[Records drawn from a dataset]
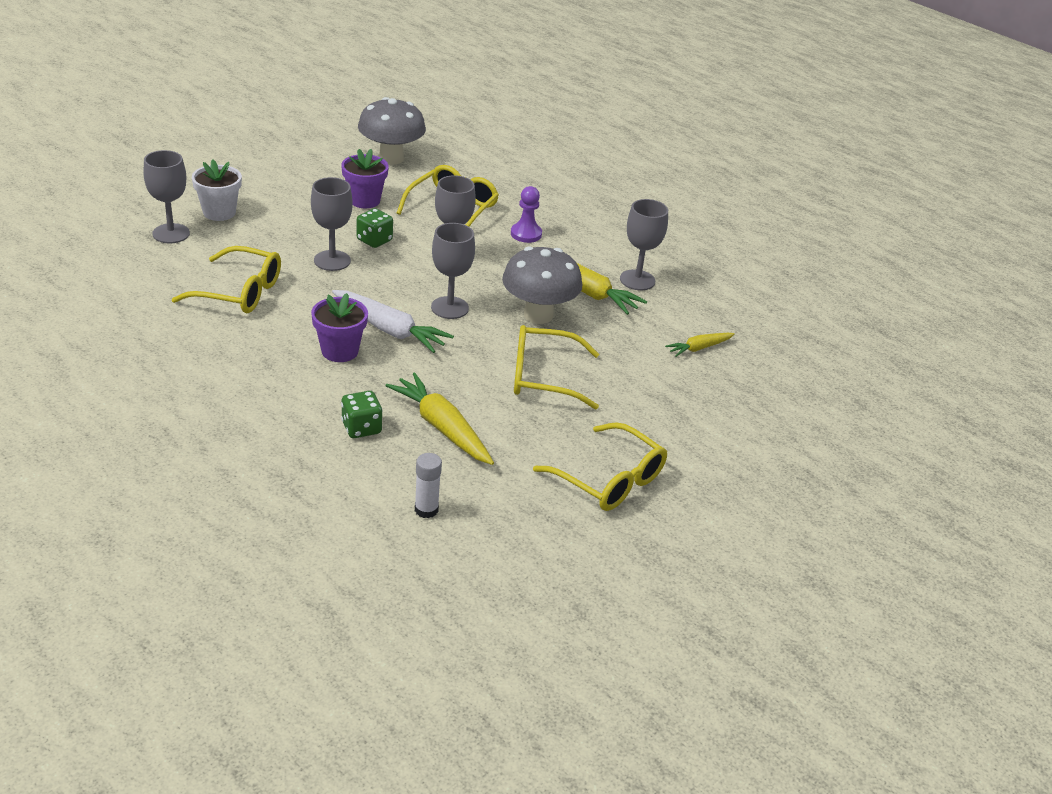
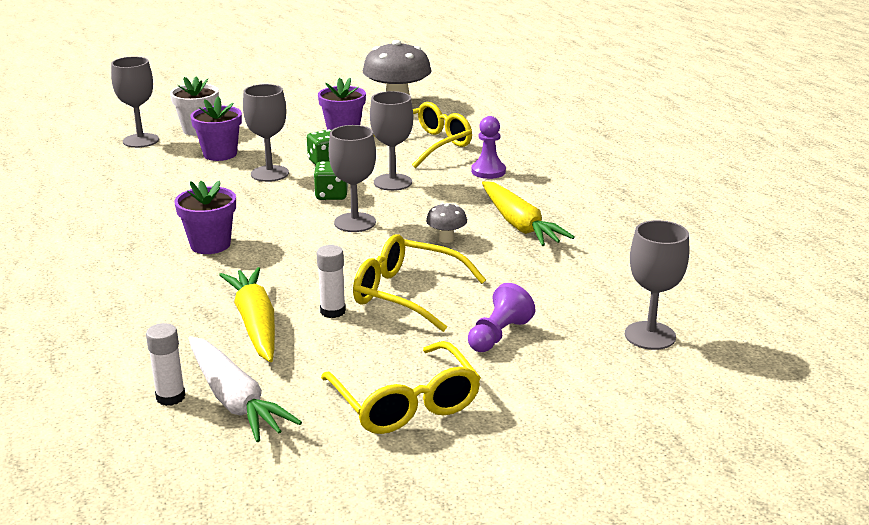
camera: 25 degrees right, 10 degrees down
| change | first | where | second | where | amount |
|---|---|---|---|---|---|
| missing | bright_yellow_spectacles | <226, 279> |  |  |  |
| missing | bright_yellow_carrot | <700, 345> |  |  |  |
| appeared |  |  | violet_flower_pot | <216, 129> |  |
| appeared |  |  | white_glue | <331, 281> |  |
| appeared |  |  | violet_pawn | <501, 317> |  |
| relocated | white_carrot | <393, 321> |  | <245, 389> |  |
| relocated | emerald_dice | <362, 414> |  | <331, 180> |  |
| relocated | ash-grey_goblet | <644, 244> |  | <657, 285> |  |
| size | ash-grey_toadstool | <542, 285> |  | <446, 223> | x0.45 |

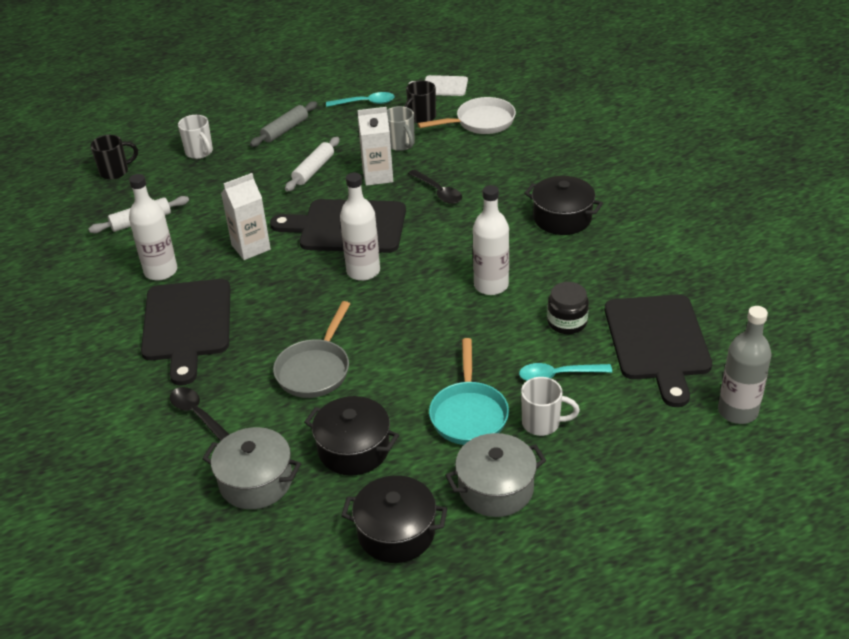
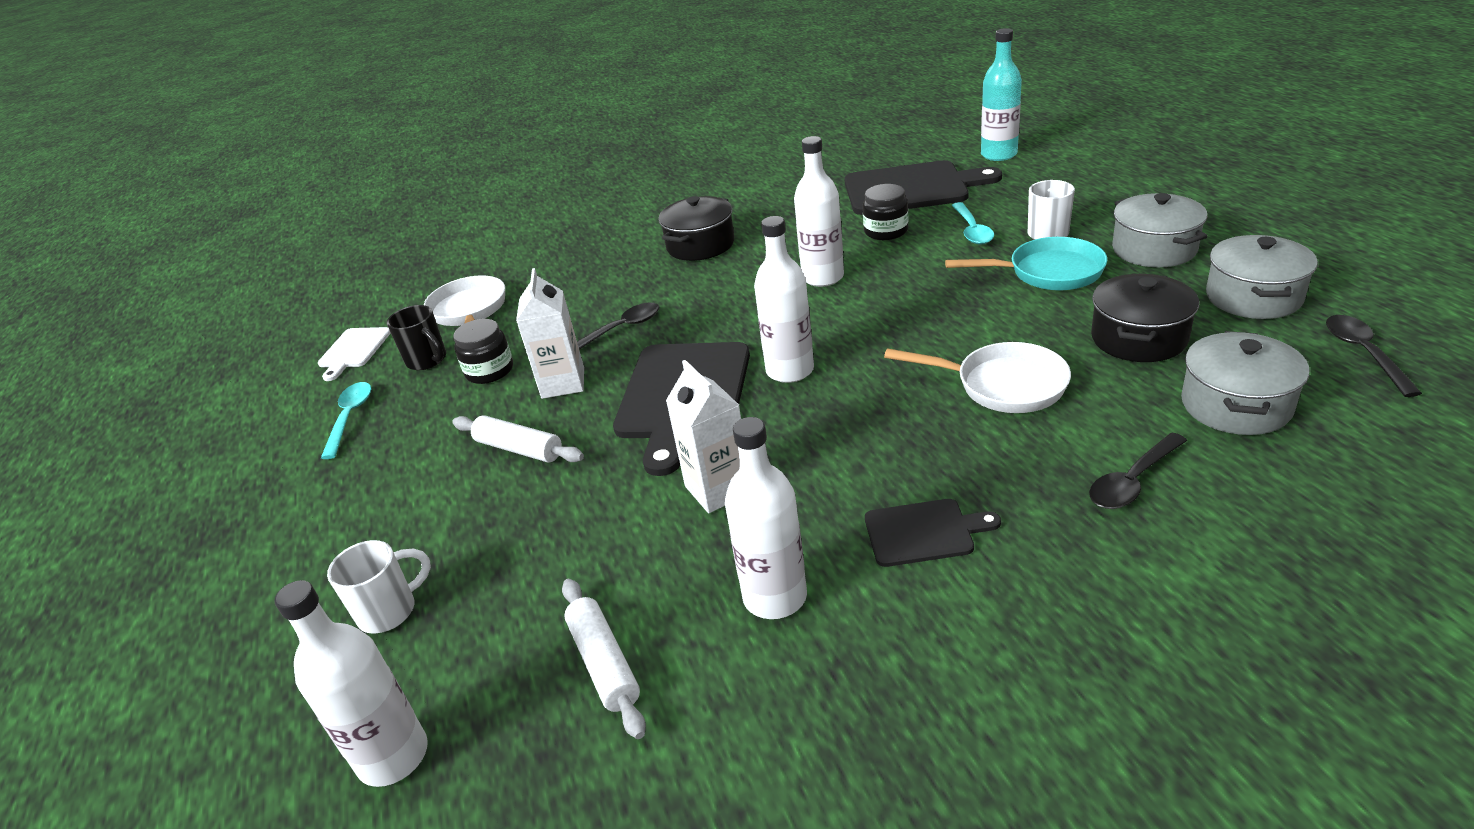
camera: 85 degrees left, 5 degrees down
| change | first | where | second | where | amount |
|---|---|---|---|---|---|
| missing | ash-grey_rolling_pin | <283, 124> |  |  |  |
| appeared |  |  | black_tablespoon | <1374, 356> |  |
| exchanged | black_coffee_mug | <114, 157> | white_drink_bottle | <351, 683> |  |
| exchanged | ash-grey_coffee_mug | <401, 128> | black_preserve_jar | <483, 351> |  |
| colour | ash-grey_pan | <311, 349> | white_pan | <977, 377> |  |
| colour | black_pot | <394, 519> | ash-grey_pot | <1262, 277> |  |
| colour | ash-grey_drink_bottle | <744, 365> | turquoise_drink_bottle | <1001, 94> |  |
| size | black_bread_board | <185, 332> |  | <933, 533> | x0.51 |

---

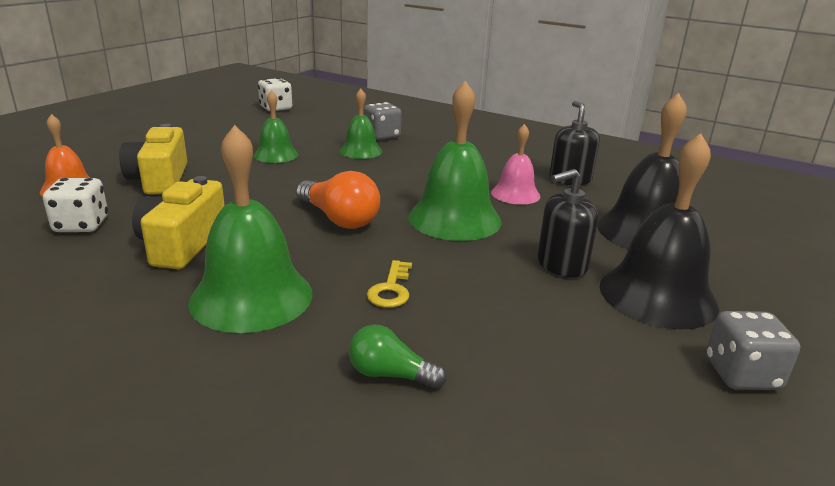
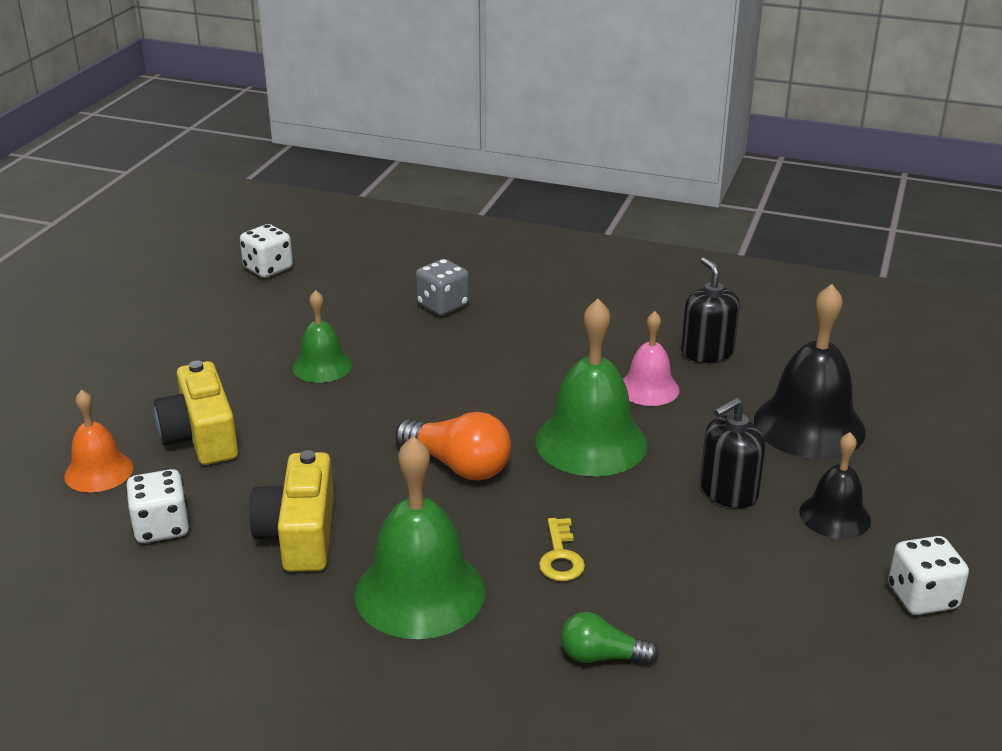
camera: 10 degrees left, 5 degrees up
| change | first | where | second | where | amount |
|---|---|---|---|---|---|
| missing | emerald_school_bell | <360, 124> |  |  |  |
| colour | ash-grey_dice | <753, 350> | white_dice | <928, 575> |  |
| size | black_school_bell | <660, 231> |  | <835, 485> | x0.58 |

---

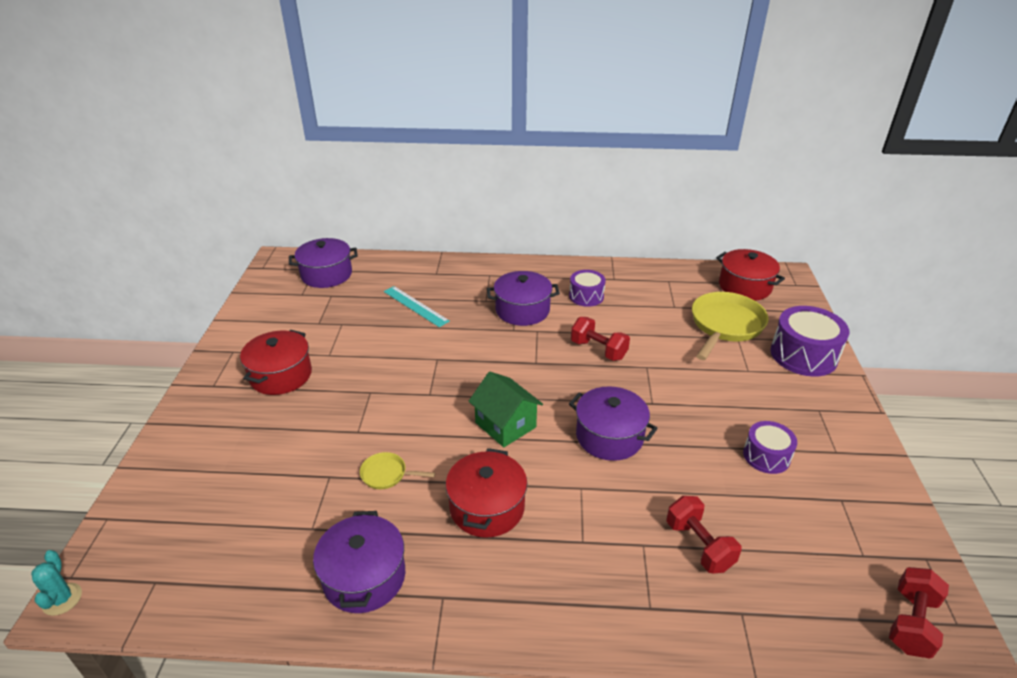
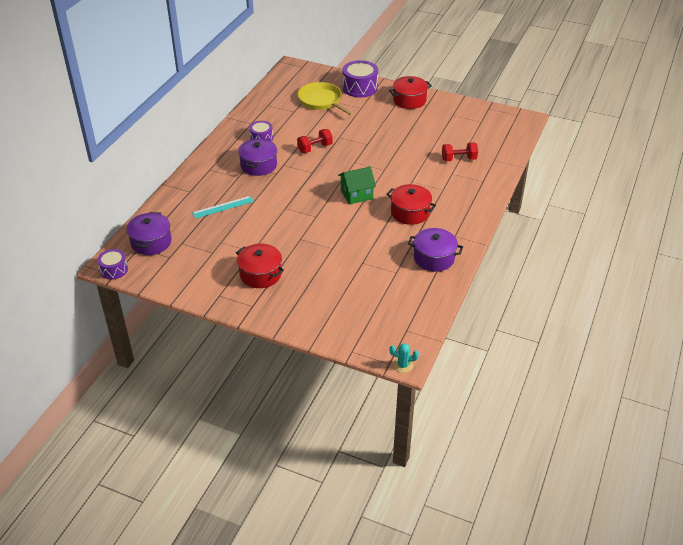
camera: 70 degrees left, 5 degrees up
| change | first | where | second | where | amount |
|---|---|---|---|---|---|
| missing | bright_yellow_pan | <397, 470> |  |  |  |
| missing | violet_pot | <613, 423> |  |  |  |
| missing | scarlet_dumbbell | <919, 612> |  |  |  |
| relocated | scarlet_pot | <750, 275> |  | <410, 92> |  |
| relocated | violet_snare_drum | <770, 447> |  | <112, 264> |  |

What the task requires> The output should be exactly the lines above from the line containing "camera: 25 degrees right, 10 degrees down" to the line containing "relocated | ash-grey_goblet", inclusive, with no other lines.

Output of the task>
camera: 25 degrees right, 10 degrees down
| change | first | where | second | where | amount |
|---|---|---|---|---|---|
| missing | bright_yellow_spectacles | <226, 279> |  |  |  |
| missing | bright_yellow_carrot | <700, 345> |  |  |  |
| appeared |  |  | violet_flower_pot | <216, 129> |  |
| appeared |  |  | white_glue | <331, 281> |  |
| appeared |  |  | violet_pawn | <501, 317> |  |
| relocated | white_carrot | <393, 321> |  | <245, 389> |  |
| relocated | emerald_dice | <362, 414> |  | <331, 180> |  |
| relocated | ash-grey_goblet | <644, 244> |  | <657, 285> |  |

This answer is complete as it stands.